Reproduce the material that follows, please, but only from its first line to the line containing "change=colour; old=red nikipo;", inclusive.

━━━━━━━━━━

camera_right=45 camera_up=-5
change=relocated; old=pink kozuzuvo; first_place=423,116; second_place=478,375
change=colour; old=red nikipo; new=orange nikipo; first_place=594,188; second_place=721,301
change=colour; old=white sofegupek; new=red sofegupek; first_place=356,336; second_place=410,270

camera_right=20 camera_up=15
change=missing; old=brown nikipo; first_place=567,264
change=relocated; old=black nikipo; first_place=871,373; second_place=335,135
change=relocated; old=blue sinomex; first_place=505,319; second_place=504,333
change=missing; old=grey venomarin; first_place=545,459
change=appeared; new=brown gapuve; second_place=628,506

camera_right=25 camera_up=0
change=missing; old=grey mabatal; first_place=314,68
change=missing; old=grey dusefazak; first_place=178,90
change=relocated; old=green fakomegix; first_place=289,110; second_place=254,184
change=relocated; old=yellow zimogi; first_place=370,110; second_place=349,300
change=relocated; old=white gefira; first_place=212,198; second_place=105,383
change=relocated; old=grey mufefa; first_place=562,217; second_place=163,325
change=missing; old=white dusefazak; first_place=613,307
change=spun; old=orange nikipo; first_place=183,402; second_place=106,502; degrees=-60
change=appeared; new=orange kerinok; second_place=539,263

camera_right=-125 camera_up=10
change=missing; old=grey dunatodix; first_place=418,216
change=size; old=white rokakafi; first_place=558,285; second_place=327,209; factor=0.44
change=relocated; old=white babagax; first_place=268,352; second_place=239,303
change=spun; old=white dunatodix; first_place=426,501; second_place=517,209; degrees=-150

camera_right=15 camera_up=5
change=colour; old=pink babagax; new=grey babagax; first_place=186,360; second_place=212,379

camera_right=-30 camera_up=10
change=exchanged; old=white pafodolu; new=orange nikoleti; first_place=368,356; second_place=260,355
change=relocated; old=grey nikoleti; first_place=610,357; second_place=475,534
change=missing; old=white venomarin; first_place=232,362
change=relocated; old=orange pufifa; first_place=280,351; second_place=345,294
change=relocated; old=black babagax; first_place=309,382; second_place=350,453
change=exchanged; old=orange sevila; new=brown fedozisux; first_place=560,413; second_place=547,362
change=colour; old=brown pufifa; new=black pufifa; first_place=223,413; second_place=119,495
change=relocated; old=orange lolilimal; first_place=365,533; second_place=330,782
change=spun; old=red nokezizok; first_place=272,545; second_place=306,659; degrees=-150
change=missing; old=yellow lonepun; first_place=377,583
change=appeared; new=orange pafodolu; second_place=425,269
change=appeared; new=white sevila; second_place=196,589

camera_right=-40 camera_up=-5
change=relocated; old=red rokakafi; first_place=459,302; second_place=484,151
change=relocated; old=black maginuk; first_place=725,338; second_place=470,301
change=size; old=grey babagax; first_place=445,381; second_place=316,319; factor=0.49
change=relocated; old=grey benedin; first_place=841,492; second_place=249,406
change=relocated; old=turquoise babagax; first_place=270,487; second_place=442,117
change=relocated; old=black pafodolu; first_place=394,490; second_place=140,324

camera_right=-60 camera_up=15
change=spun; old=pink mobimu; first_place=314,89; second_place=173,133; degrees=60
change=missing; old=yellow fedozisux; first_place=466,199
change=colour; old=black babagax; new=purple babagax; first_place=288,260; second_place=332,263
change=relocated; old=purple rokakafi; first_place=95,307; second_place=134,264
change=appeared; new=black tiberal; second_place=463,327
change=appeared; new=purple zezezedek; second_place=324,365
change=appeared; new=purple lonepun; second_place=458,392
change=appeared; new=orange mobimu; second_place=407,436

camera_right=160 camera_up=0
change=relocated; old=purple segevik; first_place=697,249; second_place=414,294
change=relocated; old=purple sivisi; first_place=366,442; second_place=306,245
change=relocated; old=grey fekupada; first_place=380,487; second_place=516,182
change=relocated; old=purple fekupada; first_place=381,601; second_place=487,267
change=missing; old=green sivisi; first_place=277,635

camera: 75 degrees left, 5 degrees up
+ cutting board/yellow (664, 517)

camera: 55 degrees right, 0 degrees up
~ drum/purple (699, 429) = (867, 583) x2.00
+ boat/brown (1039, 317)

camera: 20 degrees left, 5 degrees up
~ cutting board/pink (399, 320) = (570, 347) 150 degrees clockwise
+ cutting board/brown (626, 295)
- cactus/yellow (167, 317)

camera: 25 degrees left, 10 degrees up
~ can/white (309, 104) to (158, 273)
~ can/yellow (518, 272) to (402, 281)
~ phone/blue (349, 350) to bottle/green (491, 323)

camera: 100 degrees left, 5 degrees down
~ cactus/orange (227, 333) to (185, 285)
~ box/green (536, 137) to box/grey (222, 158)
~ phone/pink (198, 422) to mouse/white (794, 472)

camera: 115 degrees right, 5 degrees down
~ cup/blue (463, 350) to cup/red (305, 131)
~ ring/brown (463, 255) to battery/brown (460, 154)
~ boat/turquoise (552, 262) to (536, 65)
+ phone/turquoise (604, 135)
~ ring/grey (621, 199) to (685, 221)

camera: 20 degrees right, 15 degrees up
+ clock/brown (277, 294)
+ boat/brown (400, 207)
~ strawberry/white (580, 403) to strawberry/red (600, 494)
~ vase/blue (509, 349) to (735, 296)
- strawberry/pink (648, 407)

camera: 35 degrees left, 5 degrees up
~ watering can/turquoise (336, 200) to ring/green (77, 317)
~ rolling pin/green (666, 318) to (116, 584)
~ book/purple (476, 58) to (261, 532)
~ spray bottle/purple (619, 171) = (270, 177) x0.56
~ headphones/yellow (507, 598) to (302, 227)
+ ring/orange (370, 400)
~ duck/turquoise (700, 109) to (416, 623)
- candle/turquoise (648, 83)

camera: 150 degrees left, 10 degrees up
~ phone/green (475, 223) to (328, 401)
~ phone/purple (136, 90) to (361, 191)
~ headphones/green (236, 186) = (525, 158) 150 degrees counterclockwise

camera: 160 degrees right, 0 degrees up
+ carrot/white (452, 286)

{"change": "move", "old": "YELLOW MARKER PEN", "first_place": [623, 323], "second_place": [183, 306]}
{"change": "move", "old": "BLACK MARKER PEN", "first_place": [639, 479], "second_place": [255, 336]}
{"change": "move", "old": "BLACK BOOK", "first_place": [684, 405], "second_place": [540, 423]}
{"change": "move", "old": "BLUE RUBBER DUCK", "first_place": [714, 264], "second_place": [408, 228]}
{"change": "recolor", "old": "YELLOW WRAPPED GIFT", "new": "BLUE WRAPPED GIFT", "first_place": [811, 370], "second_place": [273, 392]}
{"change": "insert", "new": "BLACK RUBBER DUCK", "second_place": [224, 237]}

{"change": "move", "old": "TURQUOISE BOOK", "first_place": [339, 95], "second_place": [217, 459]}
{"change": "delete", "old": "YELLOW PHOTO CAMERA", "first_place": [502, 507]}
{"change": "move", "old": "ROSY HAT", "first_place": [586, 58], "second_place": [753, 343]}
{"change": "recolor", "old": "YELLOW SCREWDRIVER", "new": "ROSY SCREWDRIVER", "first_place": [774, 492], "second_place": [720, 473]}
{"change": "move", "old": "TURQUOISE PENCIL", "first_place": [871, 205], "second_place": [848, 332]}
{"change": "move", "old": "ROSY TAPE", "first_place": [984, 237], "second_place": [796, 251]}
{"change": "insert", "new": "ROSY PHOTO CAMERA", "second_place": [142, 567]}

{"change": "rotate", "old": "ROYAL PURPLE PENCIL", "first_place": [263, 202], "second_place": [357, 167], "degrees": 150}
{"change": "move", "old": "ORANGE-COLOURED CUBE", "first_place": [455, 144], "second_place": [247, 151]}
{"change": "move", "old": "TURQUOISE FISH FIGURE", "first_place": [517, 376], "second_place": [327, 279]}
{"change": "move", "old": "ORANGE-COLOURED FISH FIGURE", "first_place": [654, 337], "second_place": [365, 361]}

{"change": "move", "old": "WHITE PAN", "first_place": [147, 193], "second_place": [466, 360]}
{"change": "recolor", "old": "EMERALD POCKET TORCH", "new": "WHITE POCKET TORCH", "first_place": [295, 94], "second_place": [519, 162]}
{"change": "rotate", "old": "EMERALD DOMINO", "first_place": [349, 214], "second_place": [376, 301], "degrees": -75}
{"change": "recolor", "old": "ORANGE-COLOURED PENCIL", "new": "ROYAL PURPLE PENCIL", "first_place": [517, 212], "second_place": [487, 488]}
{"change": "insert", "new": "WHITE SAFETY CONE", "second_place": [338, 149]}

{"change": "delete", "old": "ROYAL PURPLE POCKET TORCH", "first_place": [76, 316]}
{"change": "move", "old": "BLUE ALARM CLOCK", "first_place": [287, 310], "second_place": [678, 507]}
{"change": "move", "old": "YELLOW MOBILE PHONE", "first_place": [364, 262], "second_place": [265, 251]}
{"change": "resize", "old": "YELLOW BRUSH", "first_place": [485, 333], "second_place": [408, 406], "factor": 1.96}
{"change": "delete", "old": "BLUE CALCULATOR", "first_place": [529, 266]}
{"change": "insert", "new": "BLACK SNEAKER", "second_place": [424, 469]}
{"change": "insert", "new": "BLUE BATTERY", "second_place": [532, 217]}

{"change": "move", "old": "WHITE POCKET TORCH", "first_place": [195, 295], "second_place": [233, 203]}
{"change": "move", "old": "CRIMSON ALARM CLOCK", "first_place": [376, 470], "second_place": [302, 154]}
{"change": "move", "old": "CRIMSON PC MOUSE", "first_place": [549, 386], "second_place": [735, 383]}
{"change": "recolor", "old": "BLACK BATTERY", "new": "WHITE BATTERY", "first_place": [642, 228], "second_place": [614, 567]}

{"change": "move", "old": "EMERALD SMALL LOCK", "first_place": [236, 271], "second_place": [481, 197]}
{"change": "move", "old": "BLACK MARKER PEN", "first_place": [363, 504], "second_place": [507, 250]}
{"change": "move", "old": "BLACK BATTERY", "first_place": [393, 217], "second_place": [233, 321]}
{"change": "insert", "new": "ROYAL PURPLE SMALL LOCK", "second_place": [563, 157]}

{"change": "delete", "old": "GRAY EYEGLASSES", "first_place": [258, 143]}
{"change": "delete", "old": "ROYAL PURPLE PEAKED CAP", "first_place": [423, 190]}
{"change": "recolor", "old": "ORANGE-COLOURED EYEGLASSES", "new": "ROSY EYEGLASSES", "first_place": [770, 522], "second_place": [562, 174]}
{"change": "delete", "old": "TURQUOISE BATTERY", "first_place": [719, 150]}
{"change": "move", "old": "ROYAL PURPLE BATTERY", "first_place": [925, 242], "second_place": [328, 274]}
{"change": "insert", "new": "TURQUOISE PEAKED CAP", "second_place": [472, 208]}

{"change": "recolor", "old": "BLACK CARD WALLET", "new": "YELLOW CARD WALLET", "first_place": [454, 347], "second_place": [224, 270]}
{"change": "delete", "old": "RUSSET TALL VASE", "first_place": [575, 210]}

━━━━━━━━━━

- RESPONSE TO THIS EXERCISE
camera_right=45 camera_up=-5
change=relocated; old=pink kozuzuvo; first_place=423,116; second_place=478,375
change=colour; old=red nikipo; new=orange nikipo; first_place=594,188; second_place=721,301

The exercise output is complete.